### TASK DETAILS
Retype, exactly as they appear below, the lines between the line holding "lime brick H9" and the line holding "pink round brick B1:C2", both ends included.

Source data:

=== Section Start ===

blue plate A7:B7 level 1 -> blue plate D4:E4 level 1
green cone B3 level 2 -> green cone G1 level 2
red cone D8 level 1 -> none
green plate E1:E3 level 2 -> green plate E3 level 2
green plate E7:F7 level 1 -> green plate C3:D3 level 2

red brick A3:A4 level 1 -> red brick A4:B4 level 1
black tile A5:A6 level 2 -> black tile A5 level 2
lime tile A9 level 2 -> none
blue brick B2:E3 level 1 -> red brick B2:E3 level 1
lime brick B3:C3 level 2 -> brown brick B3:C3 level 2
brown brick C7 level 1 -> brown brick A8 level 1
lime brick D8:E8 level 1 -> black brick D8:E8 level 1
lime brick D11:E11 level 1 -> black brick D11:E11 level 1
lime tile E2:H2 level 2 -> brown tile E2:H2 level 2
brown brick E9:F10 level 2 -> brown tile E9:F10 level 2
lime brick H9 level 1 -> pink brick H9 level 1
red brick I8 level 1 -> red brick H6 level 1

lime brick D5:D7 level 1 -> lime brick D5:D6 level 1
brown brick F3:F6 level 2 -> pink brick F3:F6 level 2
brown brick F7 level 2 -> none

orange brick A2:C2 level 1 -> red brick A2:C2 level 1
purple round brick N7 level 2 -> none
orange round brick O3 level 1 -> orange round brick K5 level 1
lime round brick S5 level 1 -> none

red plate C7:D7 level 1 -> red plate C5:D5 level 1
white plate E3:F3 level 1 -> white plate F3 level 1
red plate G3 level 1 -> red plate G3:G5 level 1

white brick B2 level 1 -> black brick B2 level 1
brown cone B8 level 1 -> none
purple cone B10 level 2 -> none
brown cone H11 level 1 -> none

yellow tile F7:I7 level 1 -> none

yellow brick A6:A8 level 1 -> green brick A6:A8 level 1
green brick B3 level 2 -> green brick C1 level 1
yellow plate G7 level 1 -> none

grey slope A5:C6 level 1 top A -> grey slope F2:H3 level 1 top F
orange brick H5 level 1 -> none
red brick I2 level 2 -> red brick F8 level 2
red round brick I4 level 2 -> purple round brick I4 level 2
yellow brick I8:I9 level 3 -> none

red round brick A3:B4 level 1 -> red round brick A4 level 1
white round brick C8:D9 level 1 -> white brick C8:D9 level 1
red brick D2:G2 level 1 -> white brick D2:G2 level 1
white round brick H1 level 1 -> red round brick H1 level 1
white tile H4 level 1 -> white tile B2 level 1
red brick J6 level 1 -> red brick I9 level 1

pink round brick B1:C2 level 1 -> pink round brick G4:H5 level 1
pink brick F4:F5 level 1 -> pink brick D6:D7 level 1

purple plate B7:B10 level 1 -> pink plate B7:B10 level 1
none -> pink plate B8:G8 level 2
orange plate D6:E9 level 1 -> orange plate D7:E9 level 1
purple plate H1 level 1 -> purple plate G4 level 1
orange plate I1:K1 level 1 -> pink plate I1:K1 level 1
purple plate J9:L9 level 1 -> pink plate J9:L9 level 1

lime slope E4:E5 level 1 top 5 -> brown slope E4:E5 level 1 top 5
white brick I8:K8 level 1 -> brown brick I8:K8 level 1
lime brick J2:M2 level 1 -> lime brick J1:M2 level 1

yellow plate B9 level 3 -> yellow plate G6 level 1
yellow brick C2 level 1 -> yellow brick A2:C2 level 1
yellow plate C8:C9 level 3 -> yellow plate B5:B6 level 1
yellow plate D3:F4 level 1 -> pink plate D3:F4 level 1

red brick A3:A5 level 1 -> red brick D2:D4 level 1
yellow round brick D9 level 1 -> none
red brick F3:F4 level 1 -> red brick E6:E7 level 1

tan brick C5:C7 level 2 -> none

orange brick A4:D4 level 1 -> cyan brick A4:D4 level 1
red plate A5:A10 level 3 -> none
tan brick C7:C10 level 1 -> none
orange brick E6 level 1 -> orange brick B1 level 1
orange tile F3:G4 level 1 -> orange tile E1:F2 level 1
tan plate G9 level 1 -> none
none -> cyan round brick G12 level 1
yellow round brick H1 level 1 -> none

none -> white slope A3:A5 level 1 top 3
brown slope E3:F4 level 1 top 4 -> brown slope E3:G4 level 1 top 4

=== Section End ===

### EXPECTED ANSWER
lime brick H9 level 1 -> pink brick H9 level 1
red brick I8 level 1 -> red brick H6 level 1

lime brick D5:D7 level 1 -> lime brick D5:D6 level 1
brown brick F3:F6 level 2 -> pink brick F3:F6 level 2
brown brick F7 level 2 -> none

orange brick A2:C2 level 1 -> red brick A2:C2 level 1
purple round brick N7 level 2 -> none
orange round brick O3 level 1 -> orange round brick K5 level 1
lime round brick S5 level 1 -> none

red plate C7:D7 level 1 -> red plate C5:D5 level 1
white plate E3:F3 level 1 -> white plate F3 level 1
red plate G3 level 1 -> red plate G3:G5 level 1

white brick B2 level 1 -> black brick B2 level 1
brown cone B8 level 1 -> none
purple cone B10 level 2 -> none
brown cone H11 level 1 -> none

yellow tile F7:I7 level 1 -> none

yellow brick A6:A8 level 1 -> green brick A6:A8 level 1
green brick B3 level 2 -> green brick C1 level 1
yellow plate G7 level 1 -> none

grey slope A5:C6 level 1 top A -> grey slope F2:H3 level 1 top F
orange brick H5 level 1 -> none
red brick I2 level 2 -> red brick F8 level 2
red round brick I4 level 2 -> purple round brick I4 level 2
yellow brick I8:I9 level 3 -> none

red round brick A3:B4 level 1 -> red round brick A4 level 1
white round brick C8:D9 level 1 -> white brick C8:D9 level 1
red brick D2:G2 level 1 -> white brick D2:G2 level 1
white round brick H1 level 1 -> red round brick H1 level 1
white tile H4 level 1 -> white tile B2 level 1
red brick J6 level 1 -> red brick I9 level 1

pink round brick B1:C2 level 1 -> pink round brick G4:H5 level 1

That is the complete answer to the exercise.